### Exercise directions:
Output the data below exactly, without images.

### Data for this exercise:
=== Section Start ===
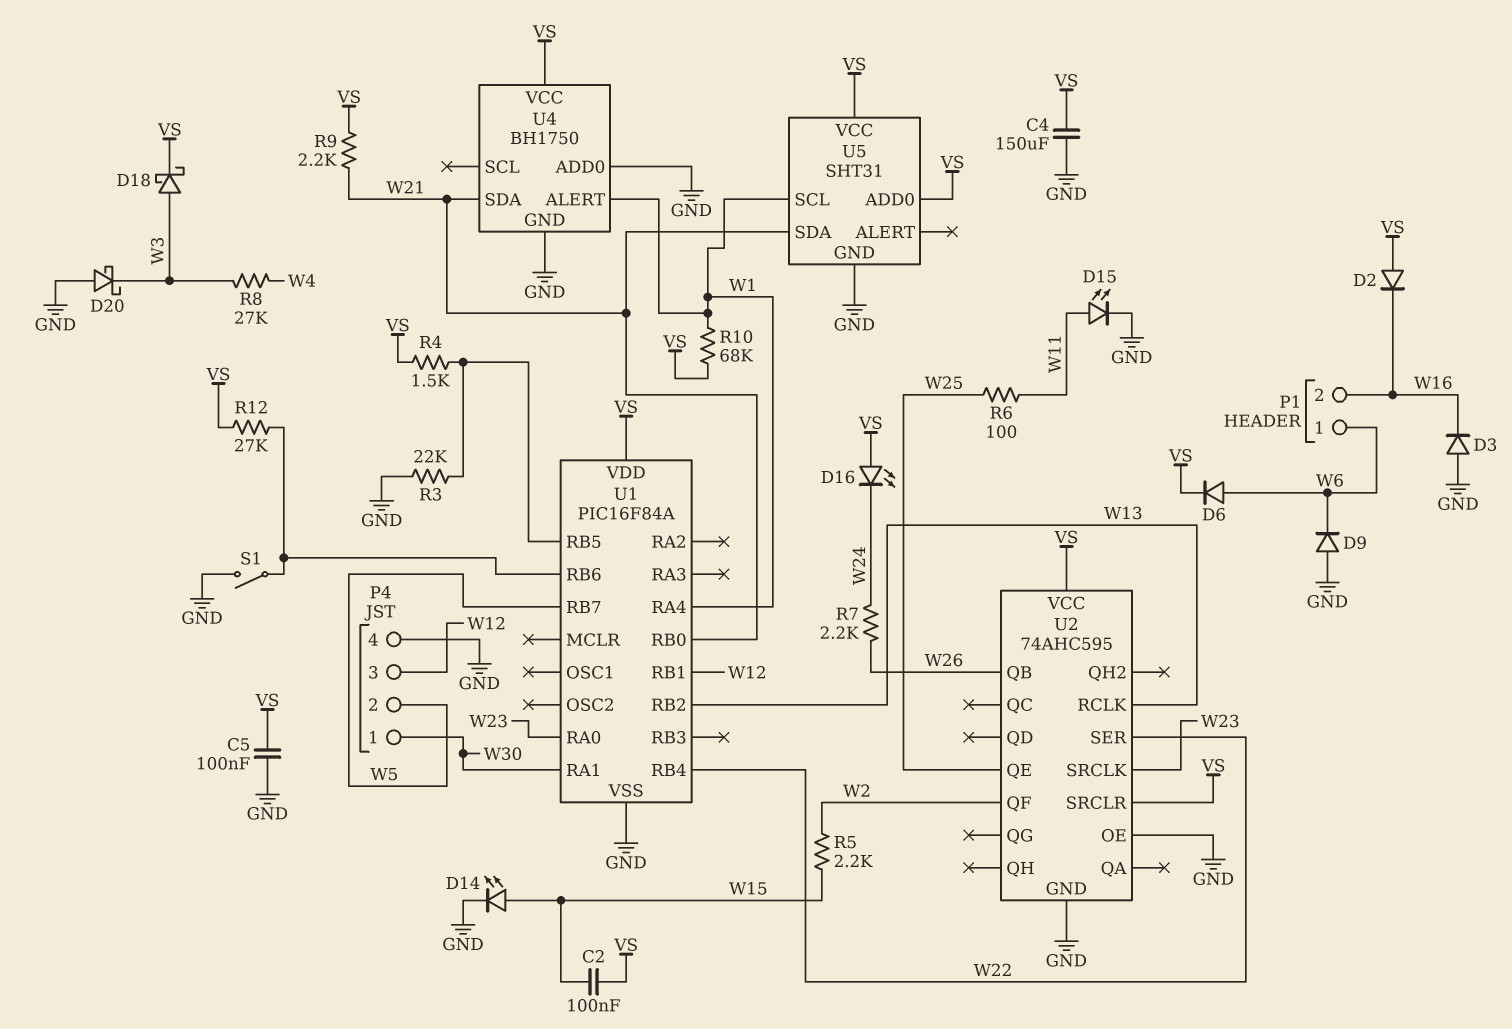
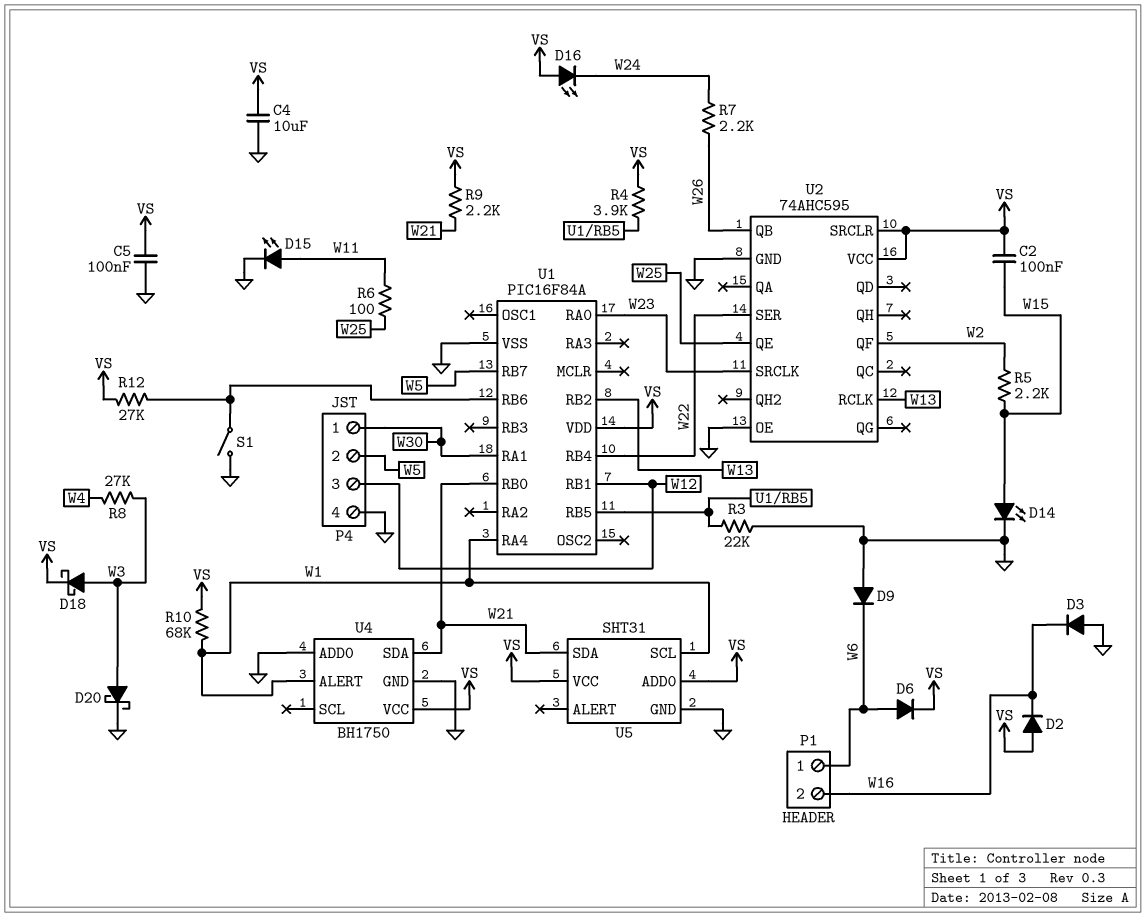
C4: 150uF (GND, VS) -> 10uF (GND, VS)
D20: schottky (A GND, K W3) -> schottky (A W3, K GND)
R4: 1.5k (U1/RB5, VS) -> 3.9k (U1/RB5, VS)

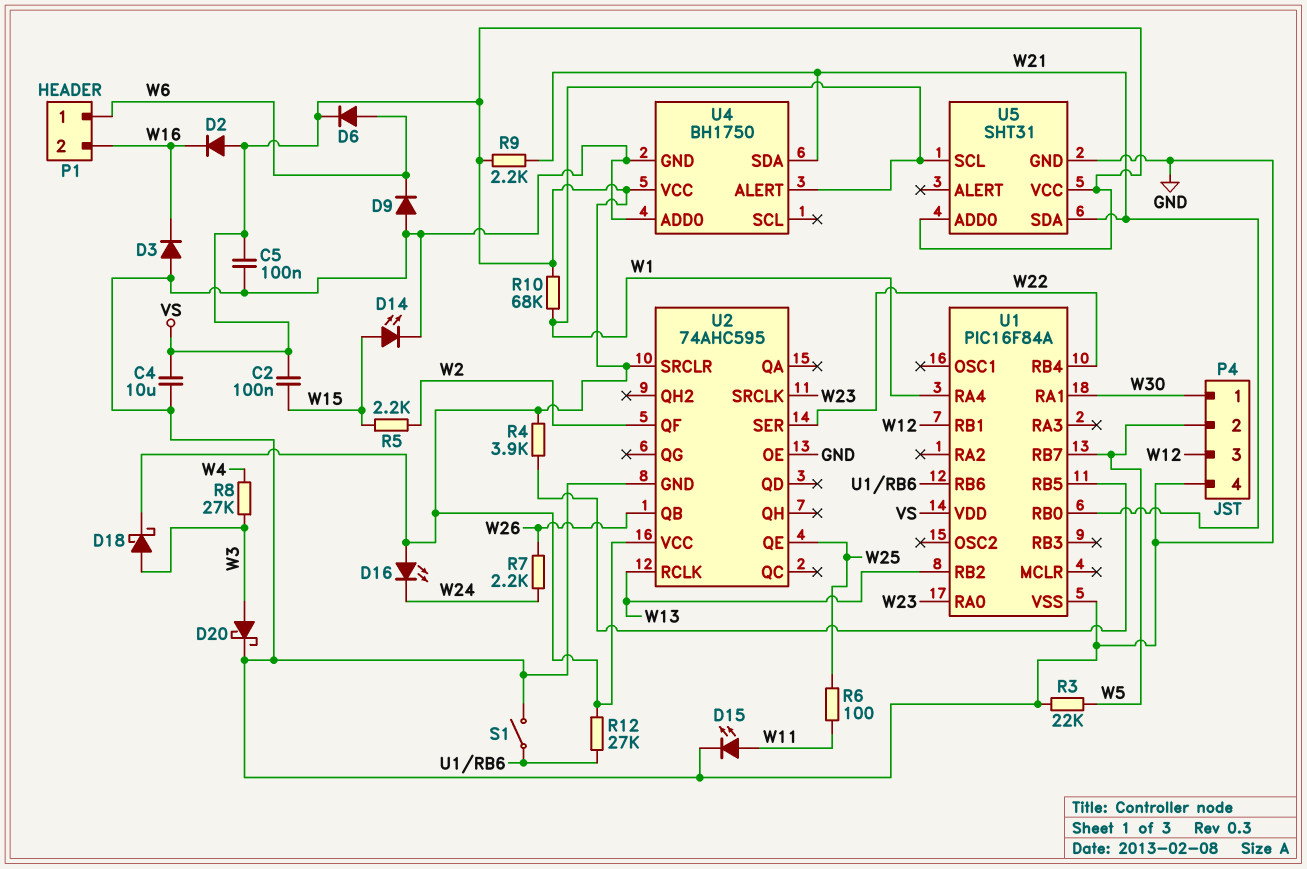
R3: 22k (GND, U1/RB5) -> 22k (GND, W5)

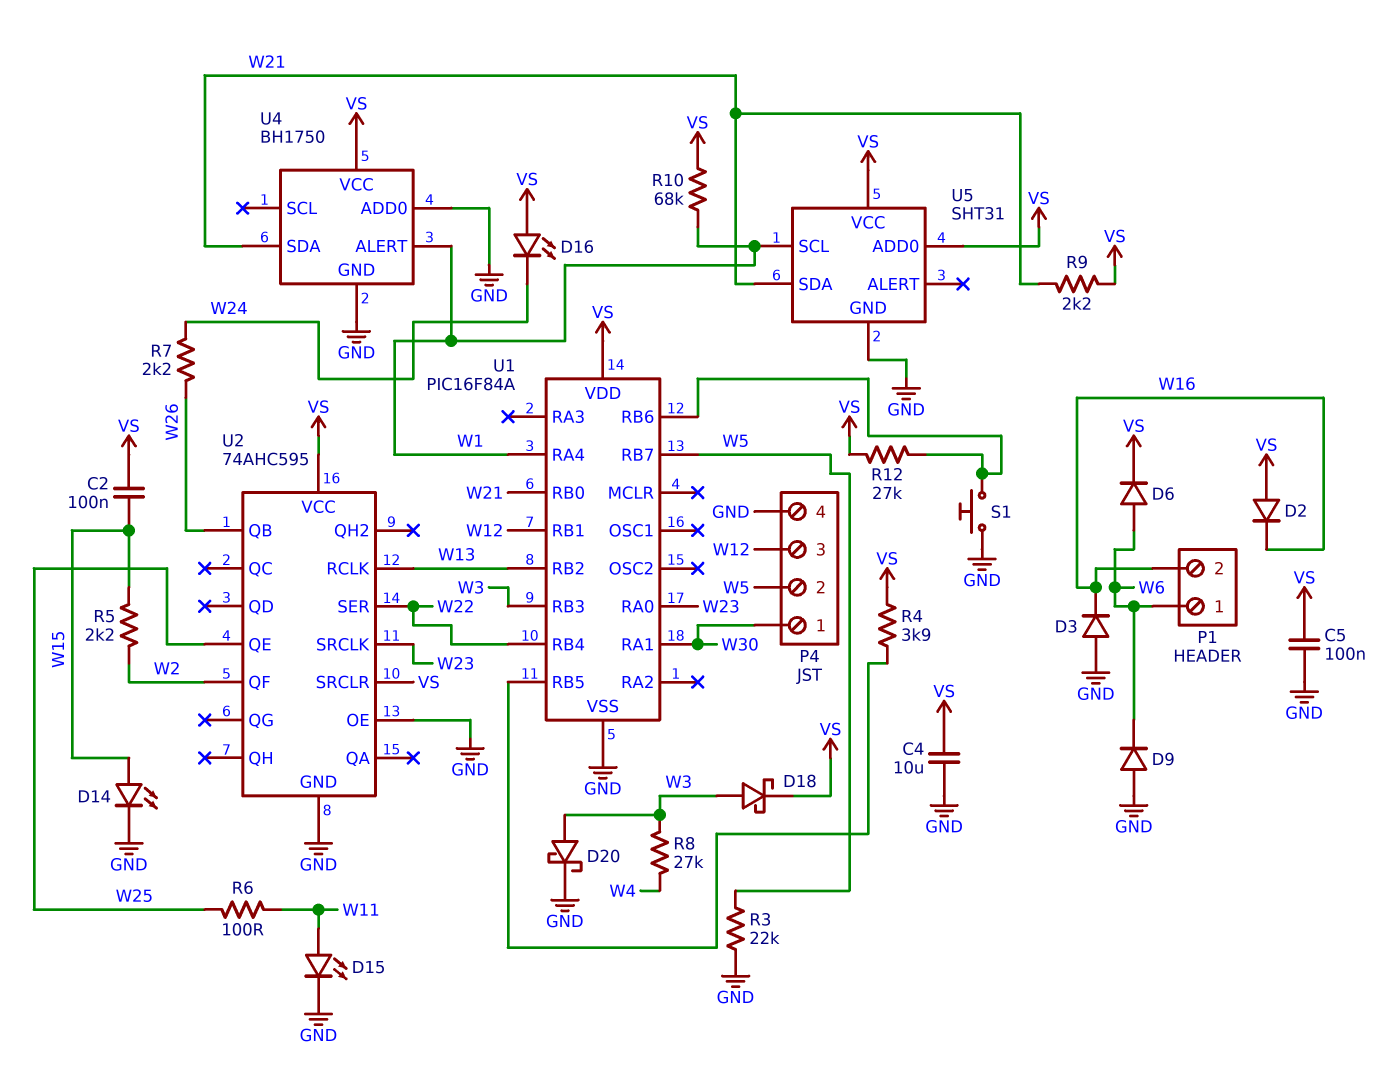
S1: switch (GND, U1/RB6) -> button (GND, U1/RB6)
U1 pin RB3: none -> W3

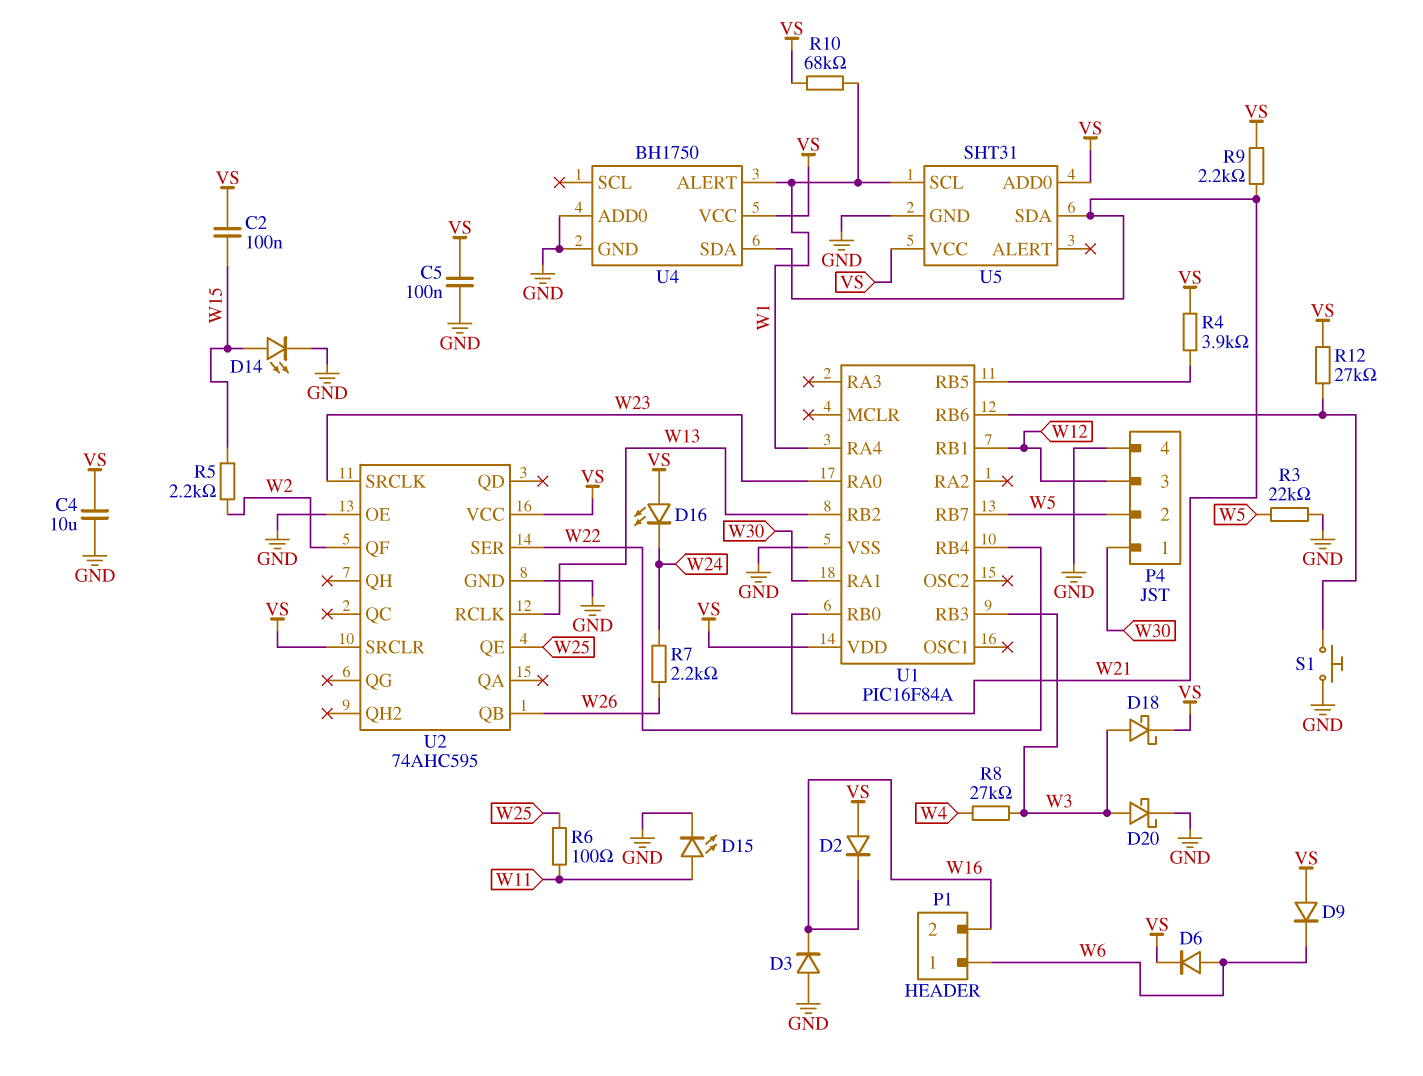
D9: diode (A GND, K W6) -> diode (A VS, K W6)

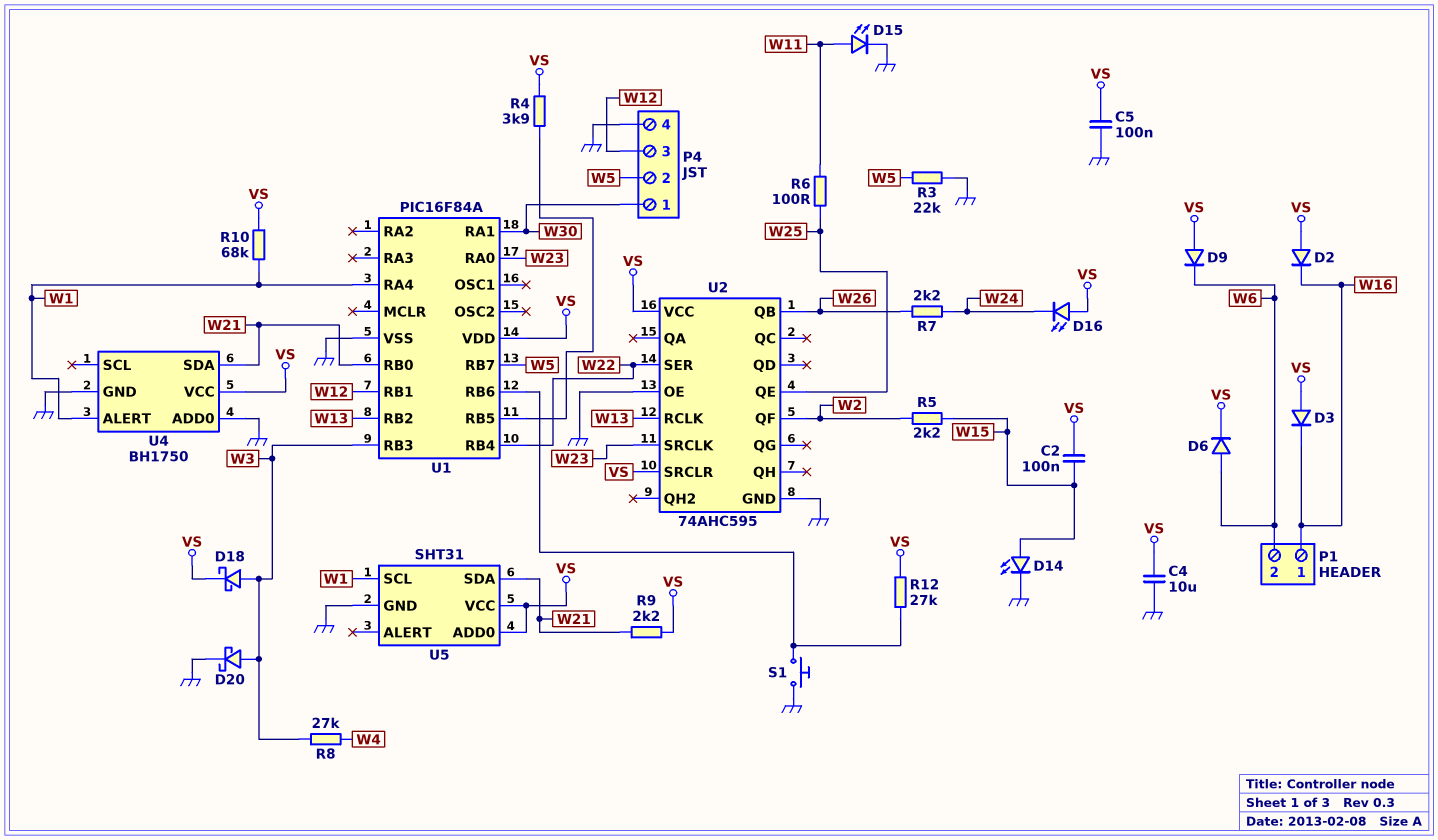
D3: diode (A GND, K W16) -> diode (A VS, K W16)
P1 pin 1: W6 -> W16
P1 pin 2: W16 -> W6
=== Section End ===
### Response to the exercise:
C4: 150uF (GND, VS) -> 10uF (GND, VS)
D20: schottky (A GND, K W3) -> schottky (A W3, K GND)
R4: 1.5k (U1/RB5, VS) -> 3.9k (U1/RB5, VS)

R3: 22k (GND, U1/RB5) -> 22k (GND, W5)

S1: switch (GND, U1/RB6) -> button (GND, U1/RB6)
U1 pin RB3: none -> W3

D9: diode (A GND, K W6) -> diode (A VS, K W6)

D3: diode (A GND, K W16) -> diode (A VS, K W16)
P1 pin 1: W6 -> W16
P1 pin 2: W16 -> W6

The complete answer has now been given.